**WORK REQUEST:** Would you please transcribe, exactly as written, the lines of the entries below starting at the one that holds "poisson [noir] 721,375,91,46" and ending at the one that holds "484,314,74,50 45 degrees counterclockwise", both included?

==================================================

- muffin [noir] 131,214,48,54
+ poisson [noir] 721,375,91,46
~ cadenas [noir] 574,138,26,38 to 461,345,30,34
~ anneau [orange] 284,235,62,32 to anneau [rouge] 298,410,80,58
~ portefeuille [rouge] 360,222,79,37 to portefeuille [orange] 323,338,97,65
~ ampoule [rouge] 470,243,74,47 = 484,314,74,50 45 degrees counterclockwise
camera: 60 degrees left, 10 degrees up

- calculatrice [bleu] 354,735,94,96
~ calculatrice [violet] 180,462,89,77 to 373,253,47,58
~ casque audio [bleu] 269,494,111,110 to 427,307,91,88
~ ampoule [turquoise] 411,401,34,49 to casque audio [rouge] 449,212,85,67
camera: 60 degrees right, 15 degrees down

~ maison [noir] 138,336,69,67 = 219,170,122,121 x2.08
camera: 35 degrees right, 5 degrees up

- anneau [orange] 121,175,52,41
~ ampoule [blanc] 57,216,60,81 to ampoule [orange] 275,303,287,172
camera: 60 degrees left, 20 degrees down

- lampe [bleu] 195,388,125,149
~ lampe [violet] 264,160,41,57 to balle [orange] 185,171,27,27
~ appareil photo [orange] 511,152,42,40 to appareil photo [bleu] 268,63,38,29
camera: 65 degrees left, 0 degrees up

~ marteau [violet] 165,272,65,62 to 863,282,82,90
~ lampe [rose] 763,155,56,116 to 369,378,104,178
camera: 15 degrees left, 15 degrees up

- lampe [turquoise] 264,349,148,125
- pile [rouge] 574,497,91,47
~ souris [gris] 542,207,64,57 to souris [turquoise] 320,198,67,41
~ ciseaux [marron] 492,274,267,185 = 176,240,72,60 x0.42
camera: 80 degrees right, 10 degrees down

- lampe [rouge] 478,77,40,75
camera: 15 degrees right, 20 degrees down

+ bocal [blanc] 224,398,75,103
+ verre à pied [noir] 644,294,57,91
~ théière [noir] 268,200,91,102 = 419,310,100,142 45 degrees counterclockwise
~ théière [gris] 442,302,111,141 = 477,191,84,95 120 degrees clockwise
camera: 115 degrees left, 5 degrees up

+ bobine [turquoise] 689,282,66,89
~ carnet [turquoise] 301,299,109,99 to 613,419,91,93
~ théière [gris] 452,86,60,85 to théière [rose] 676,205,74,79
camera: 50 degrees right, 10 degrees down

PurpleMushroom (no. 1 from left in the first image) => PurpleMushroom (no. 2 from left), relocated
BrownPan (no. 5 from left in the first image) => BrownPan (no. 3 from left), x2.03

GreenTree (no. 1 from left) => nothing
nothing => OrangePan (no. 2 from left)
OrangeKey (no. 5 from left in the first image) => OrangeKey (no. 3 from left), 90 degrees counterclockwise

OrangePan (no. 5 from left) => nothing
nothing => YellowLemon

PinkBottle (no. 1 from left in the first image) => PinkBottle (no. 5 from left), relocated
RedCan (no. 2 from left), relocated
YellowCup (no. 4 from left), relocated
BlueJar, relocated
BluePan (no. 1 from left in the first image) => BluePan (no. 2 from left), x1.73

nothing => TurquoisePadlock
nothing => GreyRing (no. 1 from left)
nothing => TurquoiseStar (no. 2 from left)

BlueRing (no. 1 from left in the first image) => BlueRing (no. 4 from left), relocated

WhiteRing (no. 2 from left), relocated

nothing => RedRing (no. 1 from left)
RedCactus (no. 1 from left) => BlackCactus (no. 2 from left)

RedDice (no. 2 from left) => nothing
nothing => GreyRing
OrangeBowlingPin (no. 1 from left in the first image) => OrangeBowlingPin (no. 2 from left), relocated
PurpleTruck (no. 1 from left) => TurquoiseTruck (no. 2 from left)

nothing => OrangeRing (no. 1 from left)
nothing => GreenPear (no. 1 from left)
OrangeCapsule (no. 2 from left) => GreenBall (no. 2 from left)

==================================================

**REPLY TO THE EXERCISE:**
+ poisson [noir] 721,375,91,46
~ cadenas [noir] 574,138,26,38 to 461,345,30,34
~ anneau [orange] 284,235,62,32 to anneau [rouge] 298,410,80,58
~ portefeuille [rouge] 360,222,79,37 to portefeuille [orange] 323,338,97,65
~ ampoule [rouge] 470,243,74,47 = 484,314,74,50 45 degrees counterclockwise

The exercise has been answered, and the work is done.